RECORDS: Begin
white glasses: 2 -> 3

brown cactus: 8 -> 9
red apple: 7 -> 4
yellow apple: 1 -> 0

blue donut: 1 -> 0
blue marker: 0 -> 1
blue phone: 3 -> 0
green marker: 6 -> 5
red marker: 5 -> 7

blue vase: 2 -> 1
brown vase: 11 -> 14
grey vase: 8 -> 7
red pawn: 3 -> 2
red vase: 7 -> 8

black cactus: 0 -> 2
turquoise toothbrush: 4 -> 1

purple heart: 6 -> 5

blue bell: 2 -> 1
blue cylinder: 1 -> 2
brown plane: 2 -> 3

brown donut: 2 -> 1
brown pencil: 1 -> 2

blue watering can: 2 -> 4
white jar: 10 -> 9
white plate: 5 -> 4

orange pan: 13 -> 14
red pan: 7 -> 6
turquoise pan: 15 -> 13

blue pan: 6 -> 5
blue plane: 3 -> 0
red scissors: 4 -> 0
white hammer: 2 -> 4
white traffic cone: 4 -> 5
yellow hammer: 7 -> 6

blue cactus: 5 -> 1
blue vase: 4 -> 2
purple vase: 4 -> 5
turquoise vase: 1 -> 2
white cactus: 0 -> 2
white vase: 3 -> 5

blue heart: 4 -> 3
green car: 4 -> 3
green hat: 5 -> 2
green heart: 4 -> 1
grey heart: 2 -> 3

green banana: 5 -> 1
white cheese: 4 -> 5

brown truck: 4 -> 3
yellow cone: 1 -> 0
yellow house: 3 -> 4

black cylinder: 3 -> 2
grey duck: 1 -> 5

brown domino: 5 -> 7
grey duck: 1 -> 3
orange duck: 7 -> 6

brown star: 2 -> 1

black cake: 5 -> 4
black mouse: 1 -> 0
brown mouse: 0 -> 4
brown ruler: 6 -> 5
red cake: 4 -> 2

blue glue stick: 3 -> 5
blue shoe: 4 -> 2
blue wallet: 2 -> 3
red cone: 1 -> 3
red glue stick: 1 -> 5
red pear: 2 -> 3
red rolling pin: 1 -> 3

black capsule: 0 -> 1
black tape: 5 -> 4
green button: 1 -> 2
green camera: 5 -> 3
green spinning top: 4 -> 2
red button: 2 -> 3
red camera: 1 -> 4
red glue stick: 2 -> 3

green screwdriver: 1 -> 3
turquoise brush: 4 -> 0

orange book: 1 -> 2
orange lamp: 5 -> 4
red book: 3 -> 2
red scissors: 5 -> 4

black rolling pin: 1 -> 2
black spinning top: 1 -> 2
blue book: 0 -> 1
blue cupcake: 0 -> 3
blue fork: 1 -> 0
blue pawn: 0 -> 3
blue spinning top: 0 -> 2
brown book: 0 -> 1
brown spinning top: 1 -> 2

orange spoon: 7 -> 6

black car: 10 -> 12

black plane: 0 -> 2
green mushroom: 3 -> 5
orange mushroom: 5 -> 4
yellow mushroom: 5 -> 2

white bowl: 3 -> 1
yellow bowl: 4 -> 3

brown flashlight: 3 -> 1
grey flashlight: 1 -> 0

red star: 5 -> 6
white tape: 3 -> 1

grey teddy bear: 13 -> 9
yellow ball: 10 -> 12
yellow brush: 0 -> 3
RECORDS: End
TASK DIRECTIONS:
Take from the material above the lines running from the one with "brown plane: 2 -> 3" through the one with "yellow house: 3 -> 4", and repeat them exactly, with nothing else.

ANSWER BOX:
brown plane: 2 -> 3

brown donut: 2 -> 1
brown pencil: 1 -> 2

blue watering can: 2 -> 4
white jar: 10 -> 9
white plate: 5 -> 4

orange pan: 13 -> 14
red pan: 7 -> 6
turquoise pan: 15 -> 13

blue pan: 6 -> 5
blue plane: 3 -> 0
red scissors: 4 -> 0
white hammer: 2 -> 4
white traffic cone: 4 -> 5
yellow hammer: 7 -> 6

blue cactus: 5 -> 1
blue vase: 4 -> 2
purple vase: 4 -> 5
turquoise vase: 1 -> 2
white cactus: 0 -> 2
white vase: 3 -> 5

blue heart: 4 -> 3
green car: 4 -> 3
green hat: 5 -> 2
green heart: 4 -> 1
grey heart: 2 -> 3

green banana: 5 -> 1
white cheese: 4 -> 5

brown truck: 4 -> 3
yellow cone: 1 -> 0
yellow house: 3 -> 4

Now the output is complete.